Task requirements:
The job is to output each record exactly as it stands, pictures excluded.

□ □ □ □

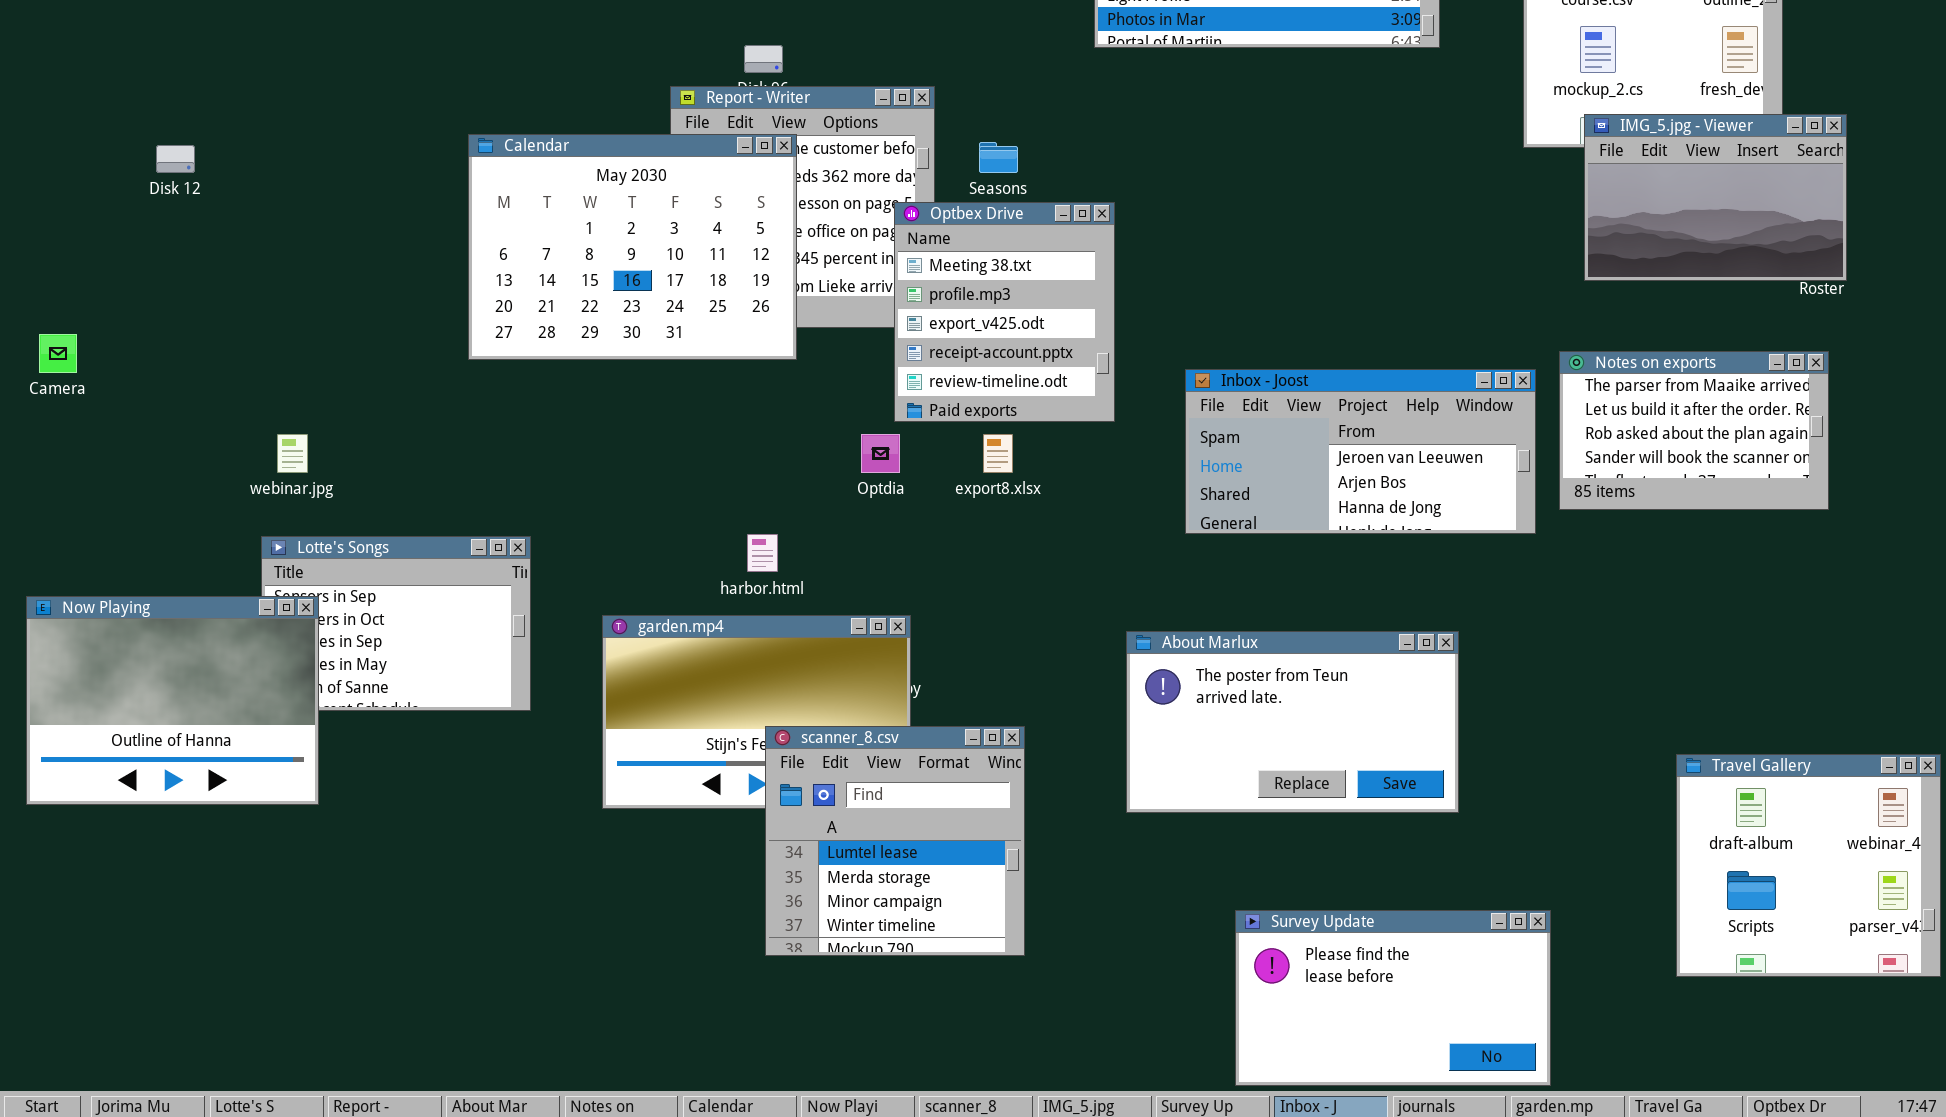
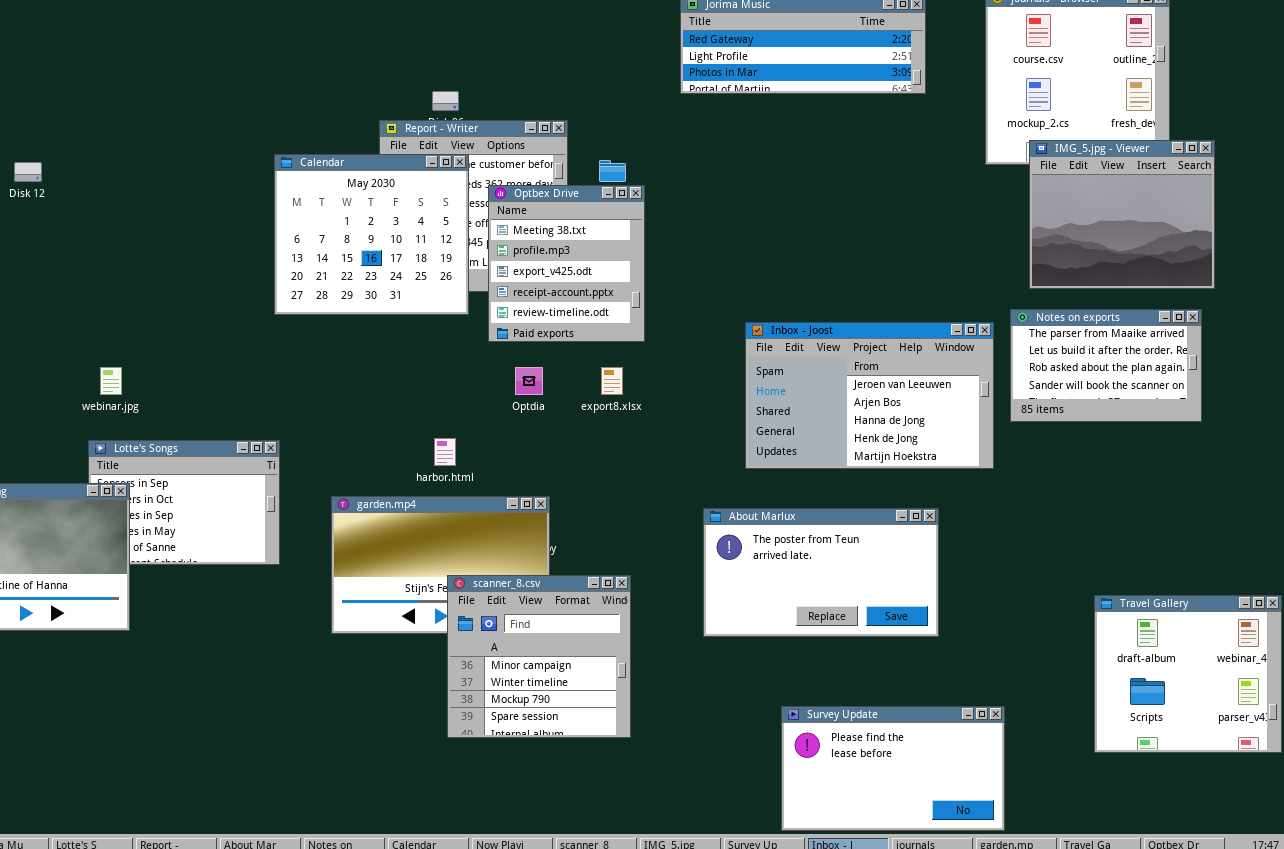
IMG_5.jpg - Viewer: [1584,114,1847,281] -> [1029,140,1215,289], resized
Calendar: [468,134,797,360] -> [274,154,469,315], resized
Optbex Drive: [894,202,1115,422] -> [488,185,645,342], moved
Inbox - Joost: [1185,369,1536,534] -> [745,322,994,469], resized
scanner_8.csv: [765,726,1025,956] -> [447,575,631,738], scrolled down 2 rows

□ □ □ □

Written answer:
IMG_5.jpg - Viewer: [1584,114,1847,281] -> [1029,140,1215,289], resized
Calendar: [468,134,797,360] -> [274,154,469,315], resized
Optbex Drive: [894,202,1115,422] -> [488,185,645,342], moved
Inbox - Joost: [1185,369,1536,534] -> [745,322,994,469], resized
scanner_8.csv: [765,726,1025,956] -> [447,575,631,738], scrolled down 2 rows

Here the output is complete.